-------- Input data

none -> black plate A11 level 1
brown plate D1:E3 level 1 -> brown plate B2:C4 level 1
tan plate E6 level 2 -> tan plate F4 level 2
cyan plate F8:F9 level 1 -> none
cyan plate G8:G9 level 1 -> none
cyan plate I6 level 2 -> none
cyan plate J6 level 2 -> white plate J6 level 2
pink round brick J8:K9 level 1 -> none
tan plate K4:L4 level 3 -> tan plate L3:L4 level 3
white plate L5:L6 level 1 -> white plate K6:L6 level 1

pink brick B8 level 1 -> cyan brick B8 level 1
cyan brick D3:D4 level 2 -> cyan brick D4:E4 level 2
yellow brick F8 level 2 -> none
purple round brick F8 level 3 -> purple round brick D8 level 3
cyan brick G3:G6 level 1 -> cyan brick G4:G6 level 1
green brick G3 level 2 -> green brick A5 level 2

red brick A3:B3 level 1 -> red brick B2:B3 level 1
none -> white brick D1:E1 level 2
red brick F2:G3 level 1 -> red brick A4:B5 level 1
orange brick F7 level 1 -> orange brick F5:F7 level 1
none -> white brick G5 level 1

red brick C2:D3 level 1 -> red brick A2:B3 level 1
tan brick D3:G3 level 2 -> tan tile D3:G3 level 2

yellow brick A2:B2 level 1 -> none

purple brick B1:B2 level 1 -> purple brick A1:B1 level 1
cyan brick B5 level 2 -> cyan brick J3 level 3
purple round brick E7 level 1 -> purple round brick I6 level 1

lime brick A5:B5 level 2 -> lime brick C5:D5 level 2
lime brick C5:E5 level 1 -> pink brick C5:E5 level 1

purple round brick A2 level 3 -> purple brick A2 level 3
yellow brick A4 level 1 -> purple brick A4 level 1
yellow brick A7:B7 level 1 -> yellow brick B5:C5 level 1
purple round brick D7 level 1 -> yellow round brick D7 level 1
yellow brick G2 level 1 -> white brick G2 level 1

----------------

▸ What you should do
After locating the line with "cyan brick D3:D4" in the material above, return it and each line after it exactly, ending at the line with "purple round brick D7".

▸ Written reply
cyan brick D3:D4 level 2 -> cyan brick D4:E4 level 2
yellow brick F8 level 2 -> none
purple round brick F8 level 3 -> purple round brick D8 level 3
cyan brick G3:G6 level 1 -> cyan brick G4:G6 level 1
green brick G3 level 2 -> green brick A5 level 2

red brick A3:B3 level 1 -> red brick B2:B3 level 1
none -> white brick D1:E1 level 2
red brick F2:G3 level 1 -> red brick A4:B5 level 1
orange brick F7 level 1 -> orange brick F5:F7 level 1
none -> white brick G5 level 1

red brick C2:D3 level 1 -> red brick A2:B3 level 1
tan brick D3:G3 level 2 -> tan tile D3:G3 level 2

yellow brick A2:B2 level 1 -> none

purple brick B1:B2 level 1 -> purple brick A1:B1 level 1
cyan brick B5 level 2 -> cyan brick J3 level 3
purple round brick E7 level 1 -> purple round brick I6 level 1

lime brick A5:B5 level 2 -> lime brick C5:D5 level 2
lime brick C5:E5 level 1 -> pink brick C5:E5 level 1

purple round brick A2 level 3 -> purple brick A2 level 3
yellow brick A4 level 1 -> purple brick A4 level 1
yellow brick A7:B7 level 1 -> yellow brick B5:C5 level 1
purple round brick D7 level 1 -> yellow round brick D7 level 1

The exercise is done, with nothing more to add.